### Required work:
The answer must consist of every line in the data that contains "secondary".

### Dataset content:
========================================
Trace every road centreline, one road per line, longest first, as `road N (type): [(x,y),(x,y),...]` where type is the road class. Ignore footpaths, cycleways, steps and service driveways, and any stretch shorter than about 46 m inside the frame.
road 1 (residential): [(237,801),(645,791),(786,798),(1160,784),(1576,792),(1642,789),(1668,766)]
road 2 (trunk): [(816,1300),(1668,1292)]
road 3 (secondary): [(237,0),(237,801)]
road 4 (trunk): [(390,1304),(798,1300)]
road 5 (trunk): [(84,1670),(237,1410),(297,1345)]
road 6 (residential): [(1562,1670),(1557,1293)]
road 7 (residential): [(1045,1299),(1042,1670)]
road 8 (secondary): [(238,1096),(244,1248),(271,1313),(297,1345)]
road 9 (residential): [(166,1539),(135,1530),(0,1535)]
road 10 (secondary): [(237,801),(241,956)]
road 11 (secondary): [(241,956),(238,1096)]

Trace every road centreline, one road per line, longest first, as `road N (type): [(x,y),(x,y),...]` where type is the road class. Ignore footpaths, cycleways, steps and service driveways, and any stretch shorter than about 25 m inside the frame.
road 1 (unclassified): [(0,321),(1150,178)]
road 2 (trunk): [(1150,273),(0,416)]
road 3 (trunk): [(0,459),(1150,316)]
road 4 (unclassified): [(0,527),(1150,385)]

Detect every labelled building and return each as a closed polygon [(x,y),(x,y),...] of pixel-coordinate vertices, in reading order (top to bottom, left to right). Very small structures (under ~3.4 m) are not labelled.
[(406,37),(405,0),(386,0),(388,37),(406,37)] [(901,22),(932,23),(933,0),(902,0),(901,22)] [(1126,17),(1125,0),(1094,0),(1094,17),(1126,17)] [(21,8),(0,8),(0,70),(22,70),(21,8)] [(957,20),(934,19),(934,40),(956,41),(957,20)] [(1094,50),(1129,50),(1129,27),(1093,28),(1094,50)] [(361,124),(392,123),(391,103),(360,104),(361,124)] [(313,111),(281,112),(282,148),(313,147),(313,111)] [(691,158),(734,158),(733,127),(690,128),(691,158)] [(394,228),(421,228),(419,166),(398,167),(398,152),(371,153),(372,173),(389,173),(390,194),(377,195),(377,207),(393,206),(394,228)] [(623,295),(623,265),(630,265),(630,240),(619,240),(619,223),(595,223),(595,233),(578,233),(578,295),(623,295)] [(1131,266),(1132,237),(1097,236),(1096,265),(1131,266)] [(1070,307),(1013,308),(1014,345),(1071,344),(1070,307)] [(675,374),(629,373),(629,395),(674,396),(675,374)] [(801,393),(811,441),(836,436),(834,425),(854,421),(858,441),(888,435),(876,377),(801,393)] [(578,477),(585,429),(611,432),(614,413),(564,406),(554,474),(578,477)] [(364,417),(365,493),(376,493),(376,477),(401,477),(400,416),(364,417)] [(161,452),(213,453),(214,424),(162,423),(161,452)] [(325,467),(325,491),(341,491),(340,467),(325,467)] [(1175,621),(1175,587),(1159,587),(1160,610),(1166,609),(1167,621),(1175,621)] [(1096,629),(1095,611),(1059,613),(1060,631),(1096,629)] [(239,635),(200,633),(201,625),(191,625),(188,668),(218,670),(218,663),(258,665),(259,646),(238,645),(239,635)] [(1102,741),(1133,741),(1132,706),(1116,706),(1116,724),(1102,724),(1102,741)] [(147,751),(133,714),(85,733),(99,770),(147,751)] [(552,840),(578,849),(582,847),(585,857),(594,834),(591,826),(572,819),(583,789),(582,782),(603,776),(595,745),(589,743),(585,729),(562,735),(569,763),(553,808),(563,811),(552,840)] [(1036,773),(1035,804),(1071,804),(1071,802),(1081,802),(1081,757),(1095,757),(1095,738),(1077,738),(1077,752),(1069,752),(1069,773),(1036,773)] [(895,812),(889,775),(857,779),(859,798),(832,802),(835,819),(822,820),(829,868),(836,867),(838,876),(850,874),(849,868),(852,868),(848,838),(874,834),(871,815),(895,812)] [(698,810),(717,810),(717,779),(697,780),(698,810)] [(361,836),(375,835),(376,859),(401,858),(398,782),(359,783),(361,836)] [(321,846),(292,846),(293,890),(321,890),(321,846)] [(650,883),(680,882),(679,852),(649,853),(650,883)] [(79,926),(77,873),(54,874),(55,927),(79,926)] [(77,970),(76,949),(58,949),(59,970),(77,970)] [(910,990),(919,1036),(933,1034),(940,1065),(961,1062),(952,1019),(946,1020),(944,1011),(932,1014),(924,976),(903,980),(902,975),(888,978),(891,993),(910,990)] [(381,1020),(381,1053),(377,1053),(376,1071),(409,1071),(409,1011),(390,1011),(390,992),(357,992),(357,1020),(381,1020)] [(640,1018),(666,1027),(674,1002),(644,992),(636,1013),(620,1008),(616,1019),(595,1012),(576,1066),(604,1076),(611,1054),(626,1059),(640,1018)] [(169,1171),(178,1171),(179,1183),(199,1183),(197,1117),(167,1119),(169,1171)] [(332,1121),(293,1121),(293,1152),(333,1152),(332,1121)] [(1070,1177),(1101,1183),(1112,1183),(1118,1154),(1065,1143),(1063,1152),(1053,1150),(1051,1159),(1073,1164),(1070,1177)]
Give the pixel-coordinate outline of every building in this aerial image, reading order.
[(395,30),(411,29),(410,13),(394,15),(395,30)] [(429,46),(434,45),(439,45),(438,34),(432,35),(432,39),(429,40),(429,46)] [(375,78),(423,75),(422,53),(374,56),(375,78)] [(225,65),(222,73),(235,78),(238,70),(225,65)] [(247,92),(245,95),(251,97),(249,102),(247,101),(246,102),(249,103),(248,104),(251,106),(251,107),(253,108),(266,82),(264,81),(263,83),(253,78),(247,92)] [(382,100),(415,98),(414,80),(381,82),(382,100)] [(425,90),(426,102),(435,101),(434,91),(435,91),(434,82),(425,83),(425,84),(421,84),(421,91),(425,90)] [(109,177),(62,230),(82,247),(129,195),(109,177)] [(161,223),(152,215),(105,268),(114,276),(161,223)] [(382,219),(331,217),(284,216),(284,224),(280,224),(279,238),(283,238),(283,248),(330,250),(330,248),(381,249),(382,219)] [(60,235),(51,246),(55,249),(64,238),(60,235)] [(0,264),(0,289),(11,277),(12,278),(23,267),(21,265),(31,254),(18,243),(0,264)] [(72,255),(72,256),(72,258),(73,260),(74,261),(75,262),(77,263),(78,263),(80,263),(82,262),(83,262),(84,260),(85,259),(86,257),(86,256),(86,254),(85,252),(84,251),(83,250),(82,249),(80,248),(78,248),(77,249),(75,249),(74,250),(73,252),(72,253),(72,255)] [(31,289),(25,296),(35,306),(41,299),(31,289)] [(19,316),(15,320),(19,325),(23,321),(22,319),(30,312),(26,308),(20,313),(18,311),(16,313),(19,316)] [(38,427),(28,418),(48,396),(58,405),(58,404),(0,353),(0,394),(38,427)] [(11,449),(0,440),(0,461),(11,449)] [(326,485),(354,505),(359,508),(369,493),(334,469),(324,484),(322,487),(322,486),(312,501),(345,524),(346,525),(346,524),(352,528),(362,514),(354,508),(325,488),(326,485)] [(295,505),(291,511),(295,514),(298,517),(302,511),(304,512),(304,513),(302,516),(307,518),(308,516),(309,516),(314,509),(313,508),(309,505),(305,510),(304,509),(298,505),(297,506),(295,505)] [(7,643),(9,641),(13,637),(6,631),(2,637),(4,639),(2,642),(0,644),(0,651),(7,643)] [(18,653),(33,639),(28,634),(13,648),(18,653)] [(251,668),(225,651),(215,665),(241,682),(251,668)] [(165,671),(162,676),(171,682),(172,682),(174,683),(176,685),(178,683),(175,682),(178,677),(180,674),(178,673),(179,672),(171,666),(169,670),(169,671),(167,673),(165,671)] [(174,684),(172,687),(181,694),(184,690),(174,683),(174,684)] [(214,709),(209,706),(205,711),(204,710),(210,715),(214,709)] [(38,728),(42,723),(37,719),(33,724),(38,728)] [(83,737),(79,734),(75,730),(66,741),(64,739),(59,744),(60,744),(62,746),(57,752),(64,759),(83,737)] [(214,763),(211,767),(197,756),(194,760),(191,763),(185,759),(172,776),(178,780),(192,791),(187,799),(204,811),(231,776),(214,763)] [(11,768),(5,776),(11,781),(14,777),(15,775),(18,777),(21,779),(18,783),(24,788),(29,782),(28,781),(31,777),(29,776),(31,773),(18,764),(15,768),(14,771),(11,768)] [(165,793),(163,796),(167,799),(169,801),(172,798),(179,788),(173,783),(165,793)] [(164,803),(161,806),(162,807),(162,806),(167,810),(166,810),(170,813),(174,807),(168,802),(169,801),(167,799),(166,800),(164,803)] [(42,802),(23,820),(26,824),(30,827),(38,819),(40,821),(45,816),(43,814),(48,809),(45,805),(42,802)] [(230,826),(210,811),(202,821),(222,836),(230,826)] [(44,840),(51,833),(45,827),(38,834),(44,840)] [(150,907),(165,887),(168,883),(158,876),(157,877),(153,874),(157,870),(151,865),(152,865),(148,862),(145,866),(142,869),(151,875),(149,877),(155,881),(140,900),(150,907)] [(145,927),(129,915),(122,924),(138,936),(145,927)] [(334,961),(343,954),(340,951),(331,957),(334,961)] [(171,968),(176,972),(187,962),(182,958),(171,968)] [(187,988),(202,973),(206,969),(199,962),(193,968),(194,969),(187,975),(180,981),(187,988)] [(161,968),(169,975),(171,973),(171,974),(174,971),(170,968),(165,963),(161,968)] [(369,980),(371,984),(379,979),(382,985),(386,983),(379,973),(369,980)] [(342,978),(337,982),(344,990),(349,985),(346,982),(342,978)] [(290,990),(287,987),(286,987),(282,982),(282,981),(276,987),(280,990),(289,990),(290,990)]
========================================
### Output of the task:
road 3 (secondary): [(237,0),(237,801)]
road 8 (secondary): [(238,1096),(244,1248),(271,1313),(297,1345)]
road 10 (secondary): [(237,801),(241,956)]
road 11 (secondary): [(241,956),(238,1096)]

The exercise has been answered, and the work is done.